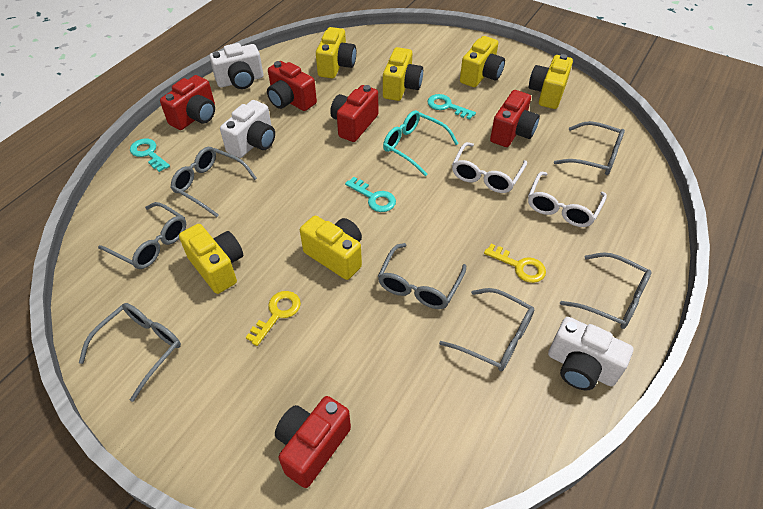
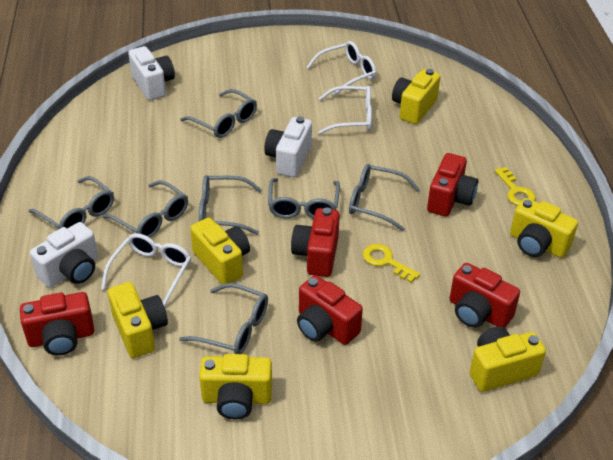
turquoise glasses: 1 -> 0
turquoise key: 3 -> 0
white glasses: 2 -> 3

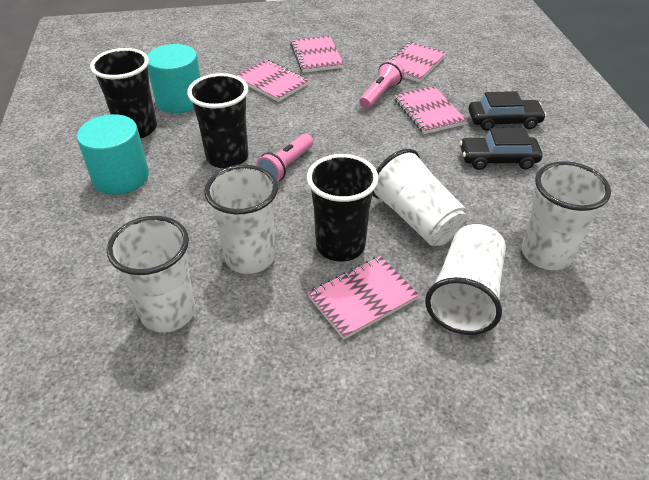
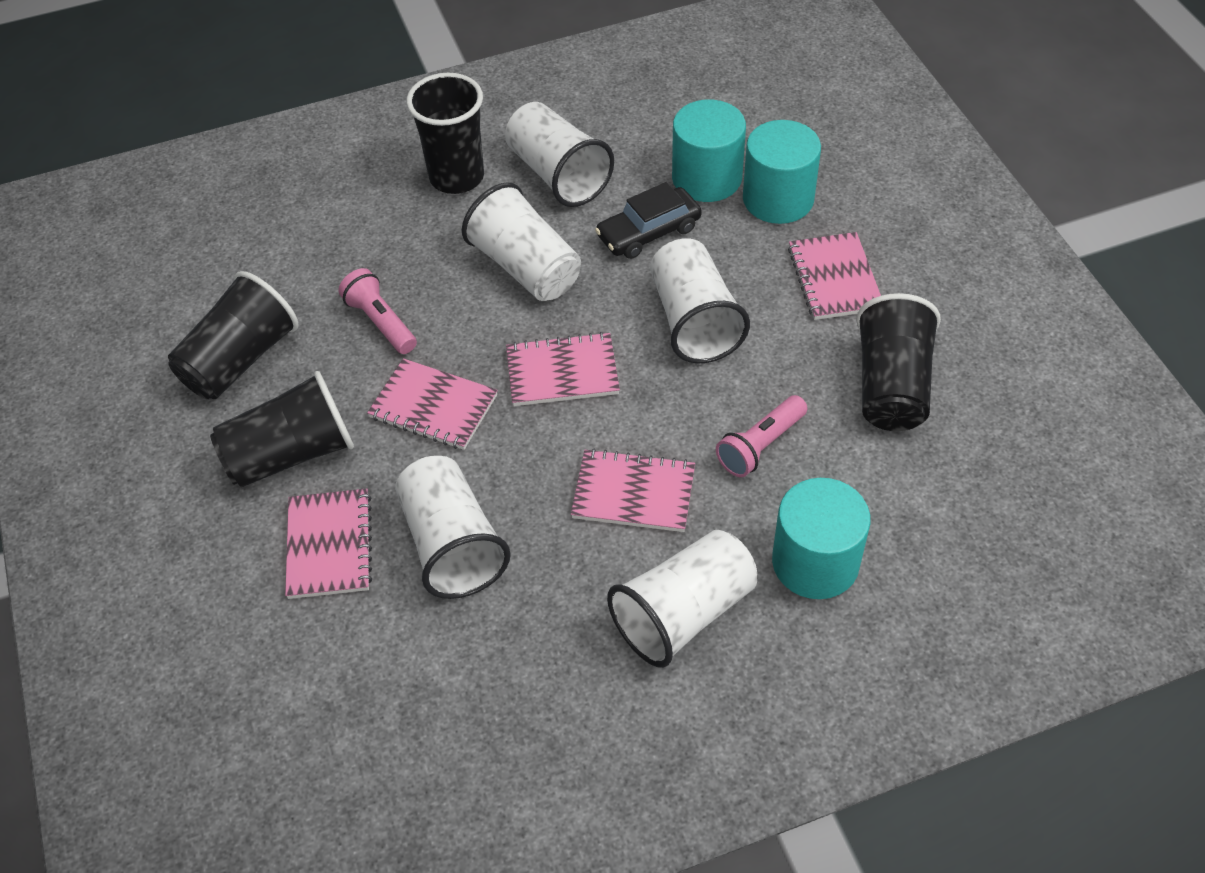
black car: 2 -> 1
black cup: 3 -> 4
turquoise cylinder: 2 -> 3

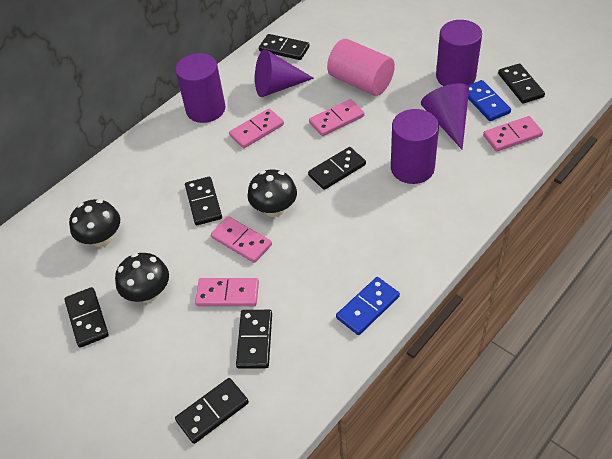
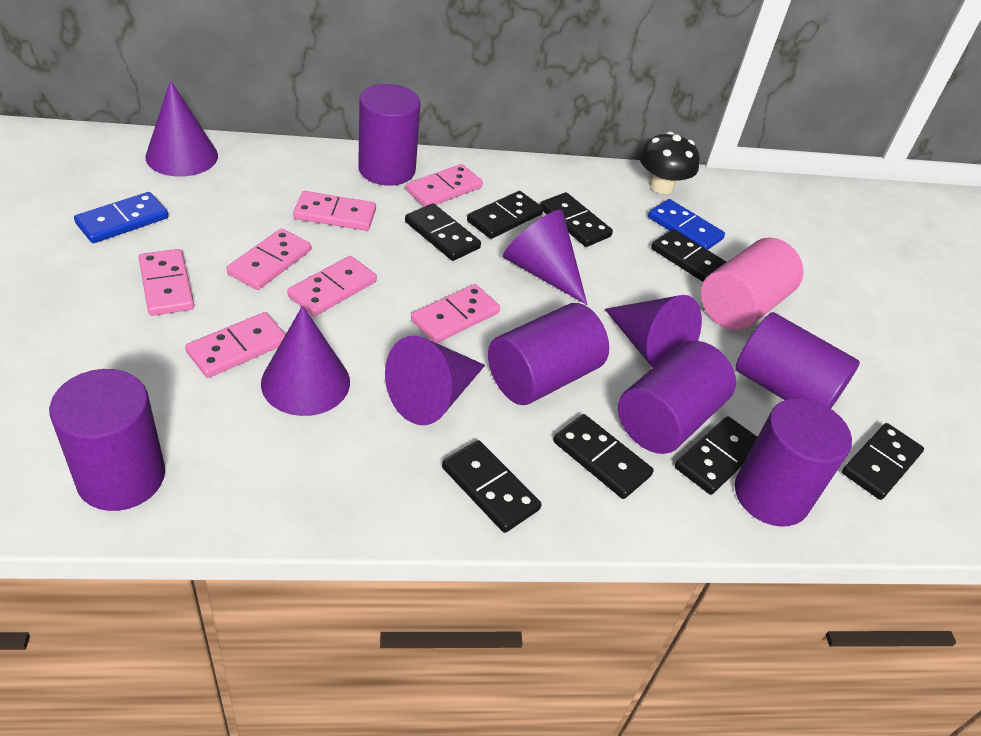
black domino: 7 -> 8
black mushroom: 3 -> 1
pink domino: 5 -> 7
purple cone: 2 -> 5
purple cylinder: 3 -> 6

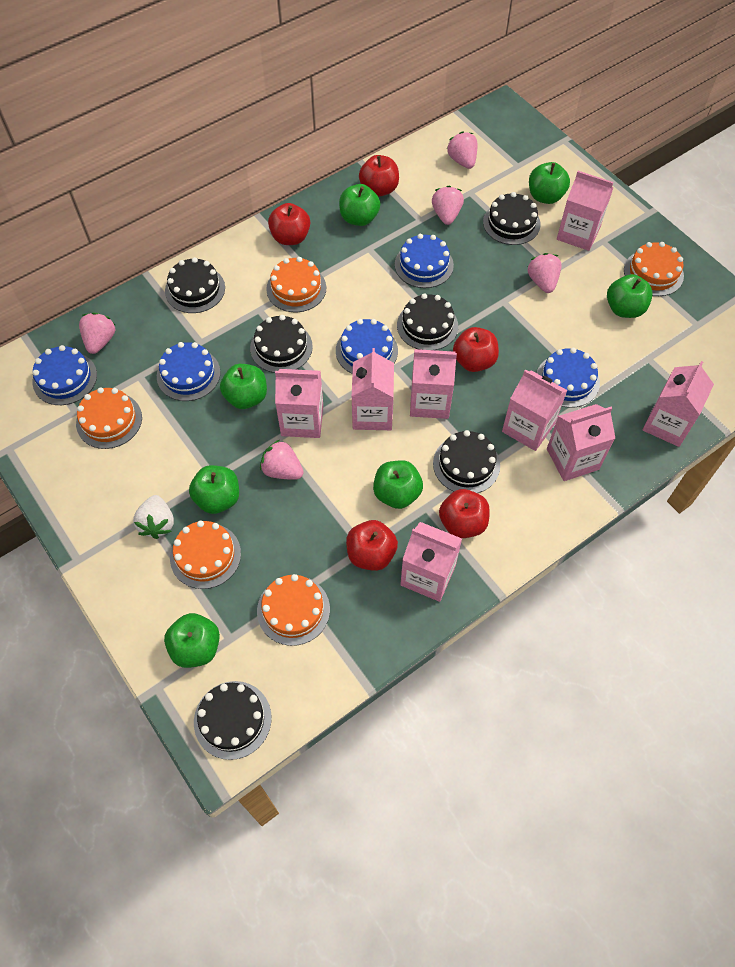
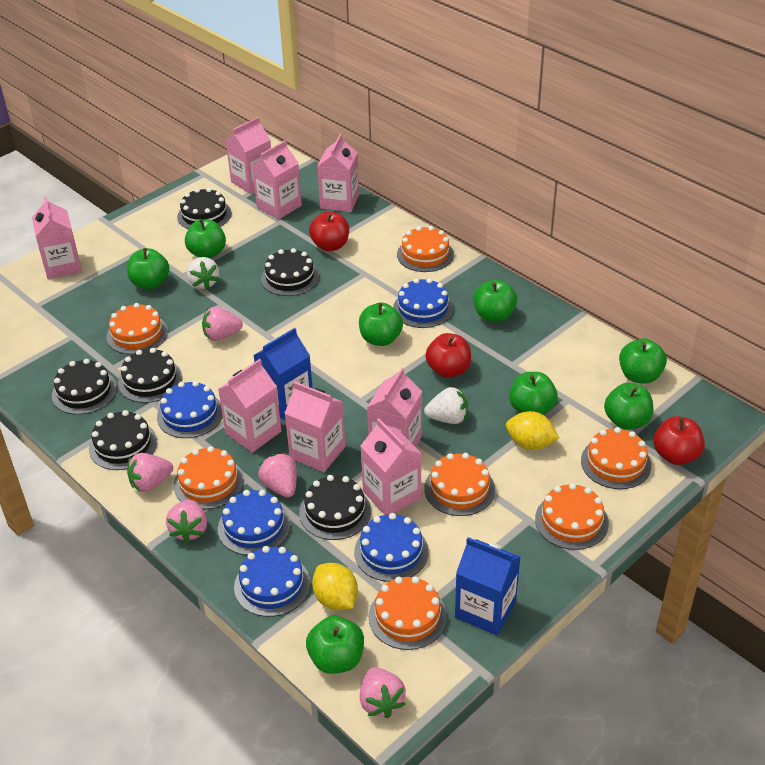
blue carton: 0 -> 2
green apple: 7 -> 8
orange cake: 5 -> 7
red apple: 5 -> 3
white strawberry: 1 -> 2
yellow lemon: 0 -> 2

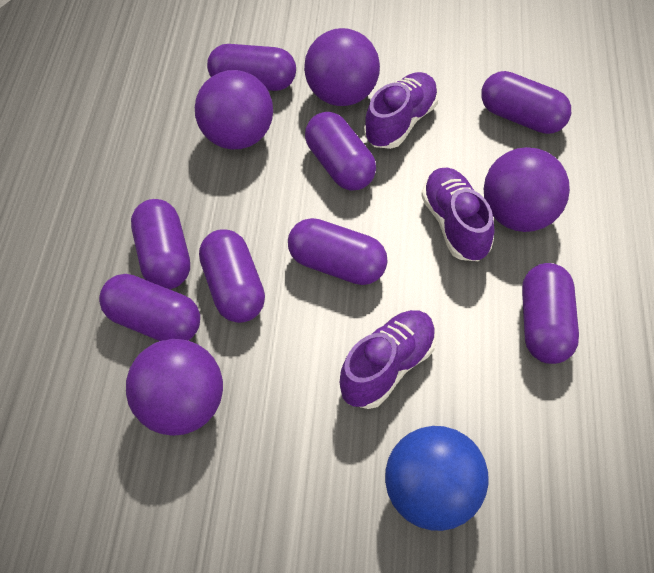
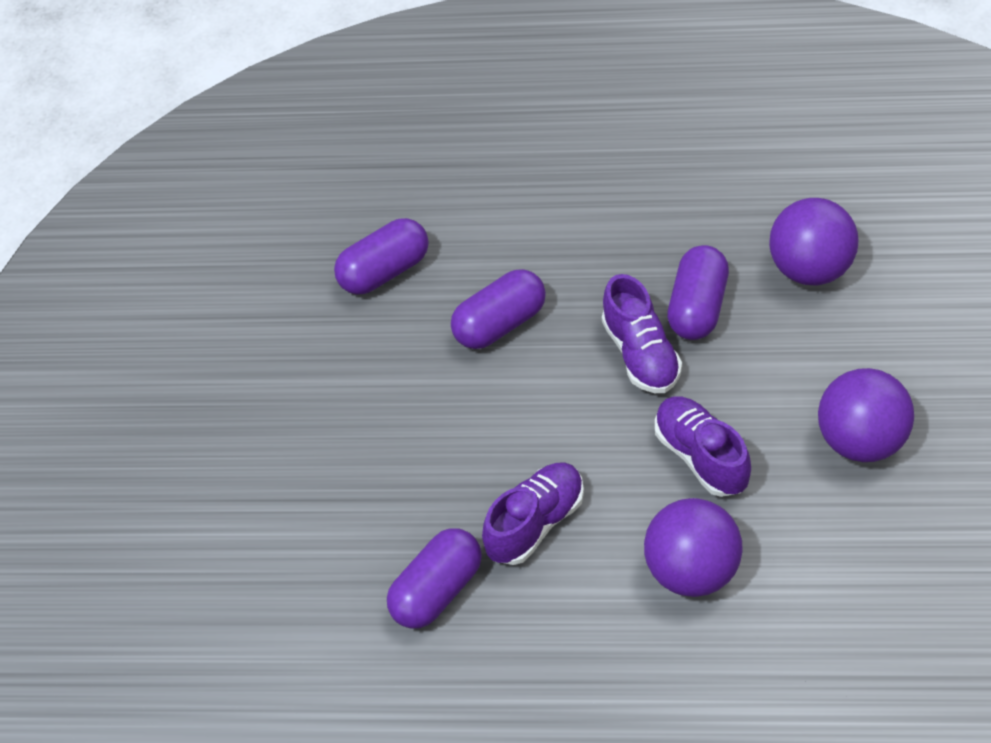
blue ball: 1 -> 0
purple ball: 4 -> 3
purple capsule: 8 -> 4

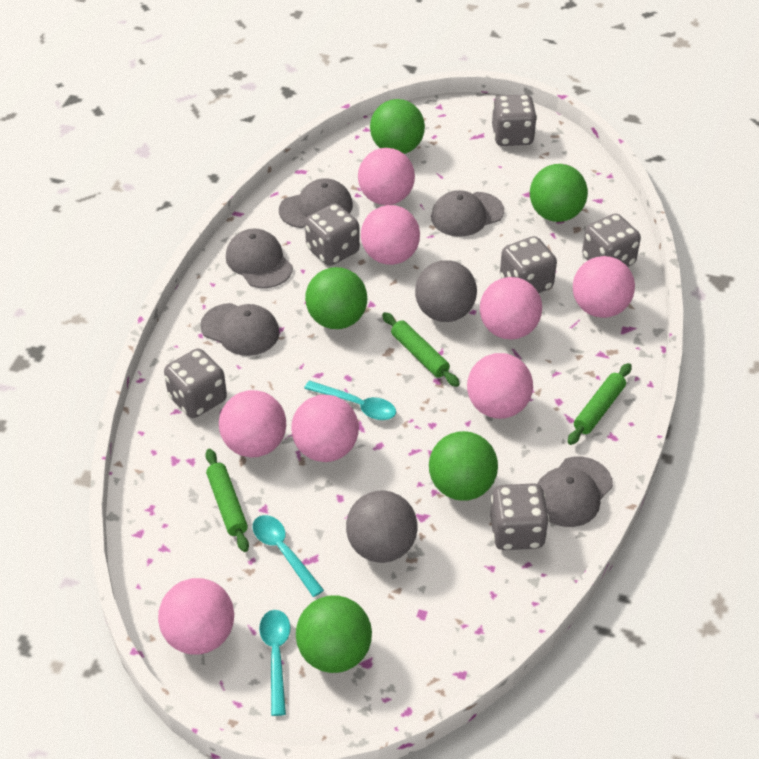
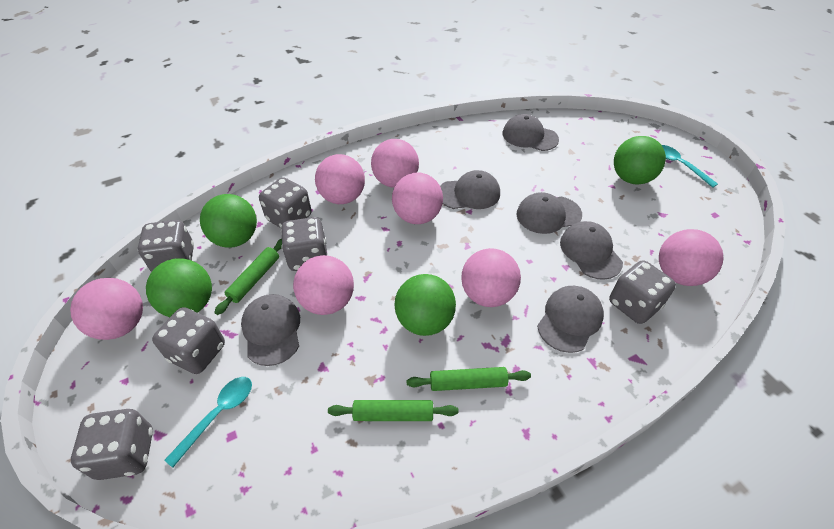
green ball: 5 -> 4
grey ball: 2 -> 0
grey cap: 5 -> 6
pink ball: 8 -> 7
turquoise spoon: 3 -> 2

• • • •

Exercise:
Starting at the line that holds "turquoise cylinder: 2 -> 3", write out every remaining line of the material above exactly as it appears. Pictures should not be copied.

Exercise answer:
turquoise cylinder: 2 -> 3

black domino: 7 -> 8
black mushroom: 3 -> 1
pink domino: 5 -> 7
purple cone: 2 -> 5
purple cylinder: 3 -> 6

blue carton: 0 -> 2
green apple: 7 -> 8
orange cake: 5 -> 7
red apple: 5 -> 3
white strawberry: 1 -> 2
yellow lemon: 0 -> 2

blue ball: 1 -> 0
purple ball: 4 -> 3
purple capsule: 8 -> 4

green ball: 5 -> 4
grey ball: 2 -> 0
grey cap: 5 -> 6
pink ball: 8 -> 7
turquoise spoon: 3 -> 2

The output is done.